### BRIEF
Provide an exact transcription of all the records.

(Records from a collection)
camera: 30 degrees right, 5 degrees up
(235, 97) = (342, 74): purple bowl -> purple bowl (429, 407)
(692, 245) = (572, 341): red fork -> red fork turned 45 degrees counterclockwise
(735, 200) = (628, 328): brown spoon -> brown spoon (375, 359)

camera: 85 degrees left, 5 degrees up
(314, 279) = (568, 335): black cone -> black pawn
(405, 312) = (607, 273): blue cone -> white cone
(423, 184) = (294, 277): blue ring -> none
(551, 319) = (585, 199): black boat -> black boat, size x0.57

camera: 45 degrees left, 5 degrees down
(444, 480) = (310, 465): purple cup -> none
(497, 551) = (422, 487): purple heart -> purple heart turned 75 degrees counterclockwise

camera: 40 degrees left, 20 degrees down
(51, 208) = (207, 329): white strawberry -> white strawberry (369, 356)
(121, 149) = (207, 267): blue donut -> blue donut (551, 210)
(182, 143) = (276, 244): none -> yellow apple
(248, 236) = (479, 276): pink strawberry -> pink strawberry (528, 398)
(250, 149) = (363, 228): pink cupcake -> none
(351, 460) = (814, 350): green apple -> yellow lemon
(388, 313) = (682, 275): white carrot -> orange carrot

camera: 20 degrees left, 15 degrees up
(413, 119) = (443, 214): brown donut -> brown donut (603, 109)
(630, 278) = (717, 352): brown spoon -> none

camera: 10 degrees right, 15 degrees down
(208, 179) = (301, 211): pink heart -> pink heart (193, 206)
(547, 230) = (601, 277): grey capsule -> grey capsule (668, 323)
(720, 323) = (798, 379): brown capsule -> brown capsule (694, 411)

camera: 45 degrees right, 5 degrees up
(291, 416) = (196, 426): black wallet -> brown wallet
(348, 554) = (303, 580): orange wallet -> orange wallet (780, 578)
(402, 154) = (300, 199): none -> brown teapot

### OUTPUT OF THE EXERCISE
camera: 30 degrees right, 5 degrees up
(235, 97) = (342, 74): purple bowl -> purple bowl (429, 407)
(692, 245) = (572, 341): red fork -> red fork turned 45 degrees counterclockwise
(735, 200) = (628, 328): brown spoon -> brown spoon (375, 359)

camera: 85 degrees left, 5 degrees up
(314, 279) = (568, 335): black cone -> black pawn
(405, 312) = (607, 273): blue cone -> white cone
(423, 184) = (294, 277): blue ring -> none
(551, 319) = (585, 199): black boat -> black boat, size x0.57

camera: 45 degrees left, 5 degrees down
(444, 480) = (310, 465): purple cup -> none
(497, 551) = (422, 487): purple heart -> purple heart turned 75 degrees counterclockwise

camera: 40 degrees left, 20 degrees down
(51, 208) = (207, 329): white strawberry -> white strawberry (369, 356)
(121, 149) = (207, 267): blue donut -> blue donut (551, 210)
(182, 143) = (276, 244): none -> yellow apple
(248, 236) = (479, 276): pink strawberry -> pink strawberry (528, 398)
(250, 149) = (363, 228): pink cupcake -> none
(351, 460) = (814, 350): green apple -> yellow lemon
(388, 313) = (682, 275): white carrot -> orange carrot

camera: 20 degrees left, 15 degrees up
(413, 119) = (443, 214): brown donut -> brown donut (603, 109)
(630, 278) = (717, 352): brown spoon -> none

camera: 10 degrees right, 15 degrees down
(208, 179) = (301, 211): pink heart -> pink heart (193, 206)
(547, 230) = (601, 277): grey capsule -> grey capsule (668, 323)
(720, 323) = (798, 379): brown capsule -> brown capsule (694, 411)

camera: 45 degrees right, 5 degrees up
(291, 416) = (196, 426): black wallet -> brown wallet
(348, 554) = (303, 580): orange wallet -> orange wallet (780, 578)
(402, 154) = (300, 199): none -> brown teapot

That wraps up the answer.